━━ DATA TO EXAMINE

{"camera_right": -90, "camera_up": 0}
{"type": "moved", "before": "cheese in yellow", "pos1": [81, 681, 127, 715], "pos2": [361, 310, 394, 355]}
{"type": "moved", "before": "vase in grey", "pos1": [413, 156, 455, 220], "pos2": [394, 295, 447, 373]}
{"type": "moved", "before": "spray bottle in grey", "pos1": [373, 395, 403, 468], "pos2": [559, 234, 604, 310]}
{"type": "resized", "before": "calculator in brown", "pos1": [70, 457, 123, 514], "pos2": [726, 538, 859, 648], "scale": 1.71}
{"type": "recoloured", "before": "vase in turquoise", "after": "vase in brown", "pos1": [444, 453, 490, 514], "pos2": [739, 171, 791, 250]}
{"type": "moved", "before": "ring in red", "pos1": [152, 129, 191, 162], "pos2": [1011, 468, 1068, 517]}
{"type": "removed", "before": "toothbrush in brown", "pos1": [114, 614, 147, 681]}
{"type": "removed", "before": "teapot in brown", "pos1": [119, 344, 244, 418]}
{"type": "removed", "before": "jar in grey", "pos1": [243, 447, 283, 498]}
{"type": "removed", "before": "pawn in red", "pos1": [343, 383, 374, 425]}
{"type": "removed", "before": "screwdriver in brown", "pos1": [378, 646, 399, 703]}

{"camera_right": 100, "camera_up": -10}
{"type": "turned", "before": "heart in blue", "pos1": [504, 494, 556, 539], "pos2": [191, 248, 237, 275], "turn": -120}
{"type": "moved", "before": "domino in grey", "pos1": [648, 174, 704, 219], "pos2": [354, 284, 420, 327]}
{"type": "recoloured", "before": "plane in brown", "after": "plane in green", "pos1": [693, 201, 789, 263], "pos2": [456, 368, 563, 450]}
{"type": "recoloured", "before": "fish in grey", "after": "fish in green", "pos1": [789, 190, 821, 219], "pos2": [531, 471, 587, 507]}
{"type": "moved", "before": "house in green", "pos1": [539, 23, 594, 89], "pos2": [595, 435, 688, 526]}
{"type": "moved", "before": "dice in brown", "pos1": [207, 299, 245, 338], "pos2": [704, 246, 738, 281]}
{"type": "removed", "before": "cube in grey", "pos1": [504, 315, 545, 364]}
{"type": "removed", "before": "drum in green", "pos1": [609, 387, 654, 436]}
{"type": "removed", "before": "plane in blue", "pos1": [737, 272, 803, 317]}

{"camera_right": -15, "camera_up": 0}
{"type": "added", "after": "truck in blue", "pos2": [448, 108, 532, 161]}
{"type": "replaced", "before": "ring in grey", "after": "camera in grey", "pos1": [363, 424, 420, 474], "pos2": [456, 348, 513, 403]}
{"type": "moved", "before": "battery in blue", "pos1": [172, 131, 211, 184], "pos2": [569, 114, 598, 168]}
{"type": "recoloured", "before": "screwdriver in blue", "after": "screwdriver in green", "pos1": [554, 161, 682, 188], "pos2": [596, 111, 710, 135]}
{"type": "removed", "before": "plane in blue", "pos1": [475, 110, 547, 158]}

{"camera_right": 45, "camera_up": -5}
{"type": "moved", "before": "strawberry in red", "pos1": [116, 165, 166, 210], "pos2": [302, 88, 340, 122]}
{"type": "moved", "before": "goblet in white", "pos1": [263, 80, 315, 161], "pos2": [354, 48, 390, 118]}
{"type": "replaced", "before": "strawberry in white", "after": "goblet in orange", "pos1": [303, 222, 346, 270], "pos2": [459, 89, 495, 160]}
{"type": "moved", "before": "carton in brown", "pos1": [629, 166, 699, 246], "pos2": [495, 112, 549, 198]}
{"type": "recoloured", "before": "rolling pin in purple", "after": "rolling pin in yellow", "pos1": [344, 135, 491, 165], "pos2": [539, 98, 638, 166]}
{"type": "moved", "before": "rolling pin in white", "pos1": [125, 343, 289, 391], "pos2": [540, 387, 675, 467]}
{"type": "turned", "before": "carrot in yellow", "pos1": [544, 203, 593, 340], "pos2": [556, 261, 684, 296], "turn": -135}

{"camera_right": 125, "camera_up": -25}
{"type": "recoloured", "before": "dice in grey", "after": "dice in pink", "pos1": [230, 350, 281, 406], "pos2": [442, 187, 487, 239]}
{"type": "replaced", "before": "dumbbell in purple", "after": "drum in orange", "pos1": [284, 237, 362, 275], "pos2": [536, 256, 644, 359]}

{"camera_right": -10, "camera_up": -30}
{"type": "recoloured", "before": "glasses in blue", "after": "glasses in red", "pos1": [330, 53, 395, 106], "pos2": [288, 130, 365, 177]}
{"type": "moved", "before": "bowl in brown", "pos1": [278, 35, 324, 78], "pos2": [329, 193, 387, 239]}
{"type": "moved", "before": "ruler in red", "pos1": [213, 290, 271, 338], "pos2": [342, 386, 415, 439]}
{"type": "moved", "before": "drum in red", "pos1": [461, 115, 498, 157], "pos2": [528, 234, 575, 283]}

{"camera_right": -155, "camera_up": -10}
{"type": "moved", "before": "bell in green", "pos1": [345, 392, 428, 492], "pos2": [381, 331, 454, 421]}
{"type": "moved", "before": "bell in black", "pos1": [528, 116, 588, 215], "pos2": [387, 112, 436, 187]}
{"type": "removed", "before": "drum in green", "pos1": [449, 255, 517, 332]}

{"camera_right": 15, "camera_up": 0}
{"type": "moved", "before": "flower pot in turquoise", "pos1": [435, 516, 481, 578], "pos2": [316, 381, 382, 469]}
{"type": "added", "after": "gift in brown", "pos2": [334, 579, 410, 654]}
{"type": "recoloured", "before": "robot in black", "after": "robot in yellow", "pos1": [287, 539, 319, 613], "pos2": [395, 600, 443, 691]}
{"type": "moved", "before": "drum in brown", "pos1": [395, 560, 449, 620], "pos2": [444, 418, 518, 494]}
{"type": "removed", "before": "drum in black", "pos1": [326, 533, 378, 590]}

━━━━

▶ _WHAT IS NEEDED_: Find the lines above that include the string "vase" and copy them.

▶ _WRITTEN ANSWER_:
{"type": "moved", "before": "vase in grey", "pos1": [413, 156, 455, 220], "pos2": [394, 295, 447, 373]}
{"type": "recoloured", "before": "vase in turquoise", "after": "vase in brown", "pos1": [444, 453, 490, 514], "pos2": [739, 171, 791, 250]}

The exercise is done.